WHAT THIS TASK INVOLVES =
Include in the output the line containing "SW203: none -> switch (5V, N012)" and each subsequent line of the records, through the end, transcribed exactly. Add nothing else.

GIVEN DATA =

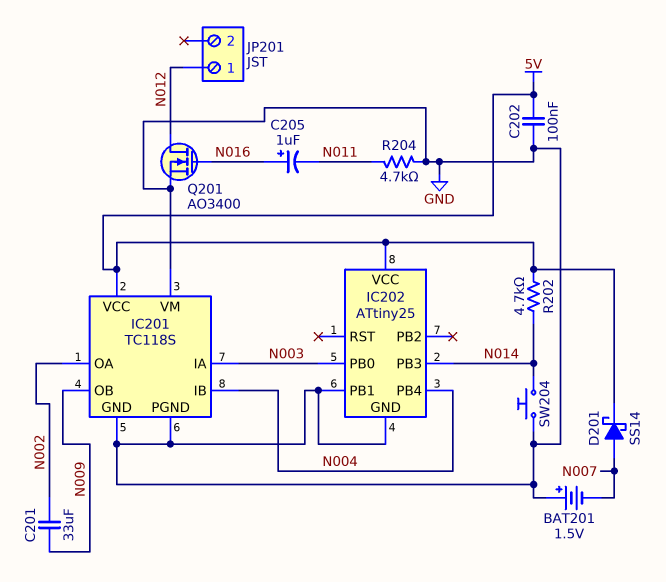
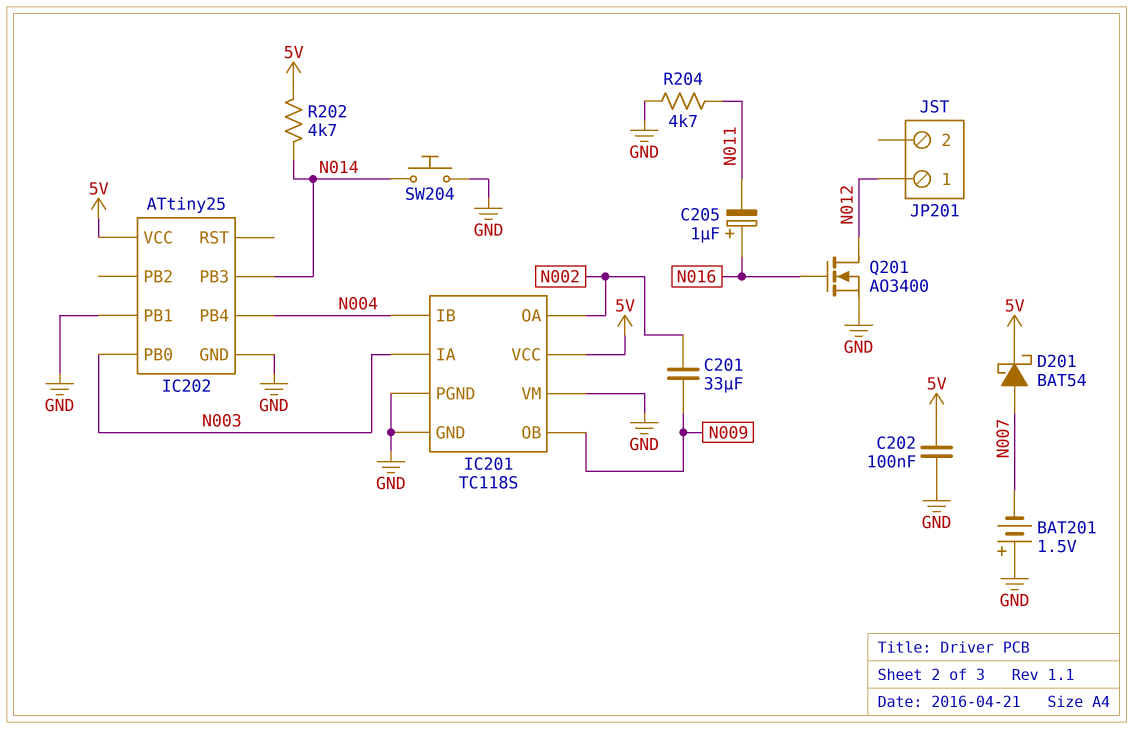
D201: schottky SS14 (A N007, K 5V) -> schottky BAT54 (A N007, K 5V)

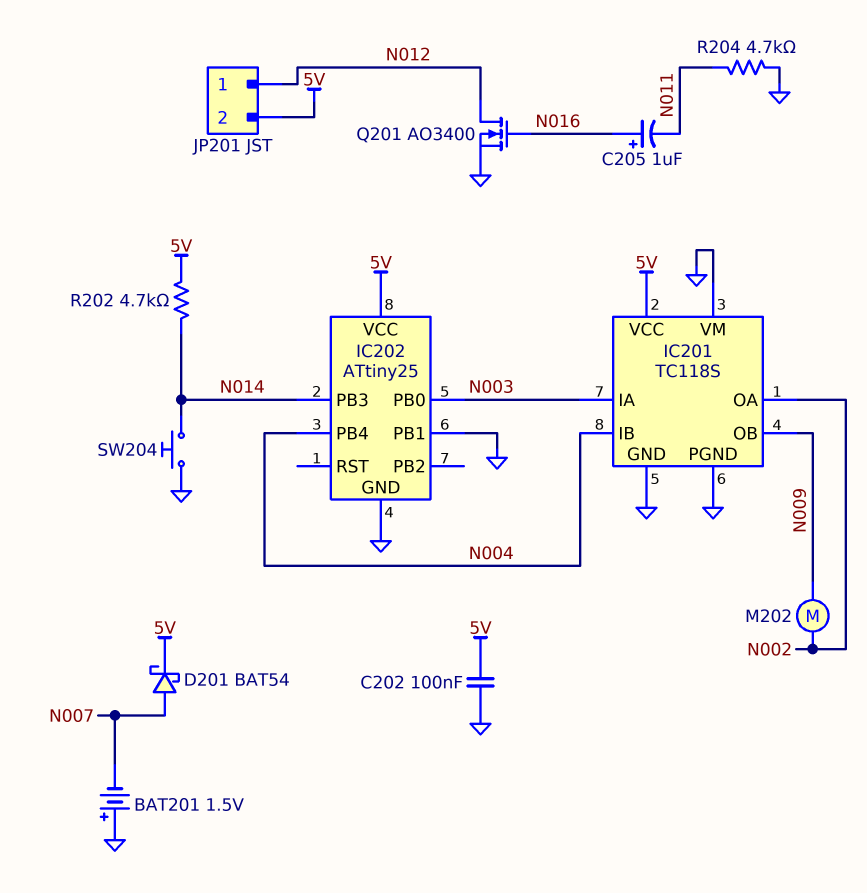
C201: 33uF (N002, N009) -> none
JP201 pin 2: none -> 5V
M202: none -> motor (N002, N009)

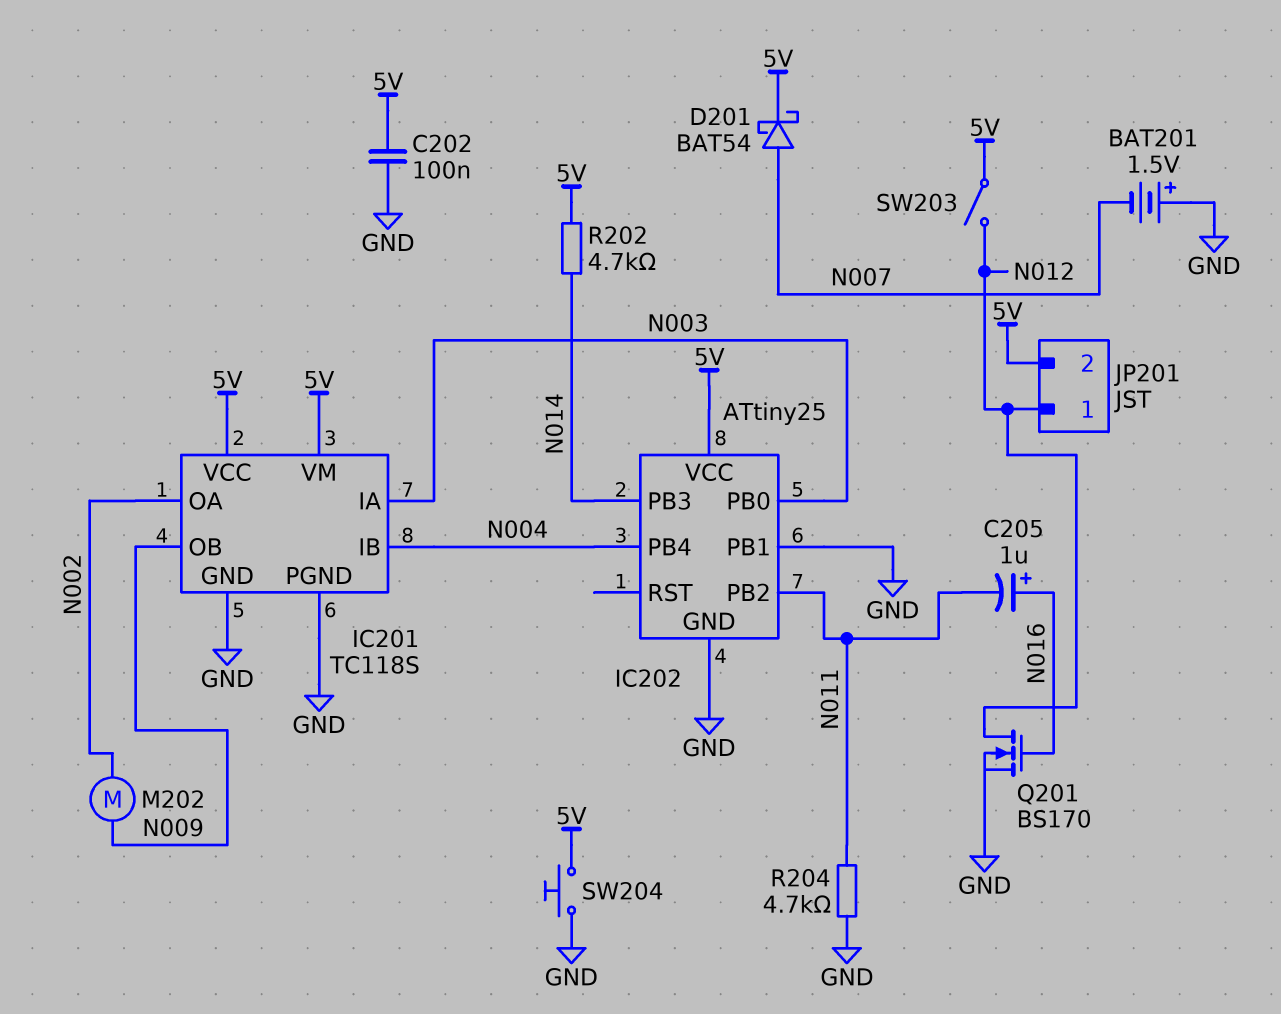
IC201 pin VM: GND -> 5V
IC202 pin PB2: none -> N011
Q201: NMOS AO3400 (G N016, D N012, S GND) -> NMOS BS170 (G N016, D N012, S GND)
SW203: none -> switch (5V, N012)
SW204: button (GND, N014) -> button (5V, GND)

RESPONSE =
SW203: none -> switch (5V, N012)
SW204: button (GND, N014) -> button (5V, GND)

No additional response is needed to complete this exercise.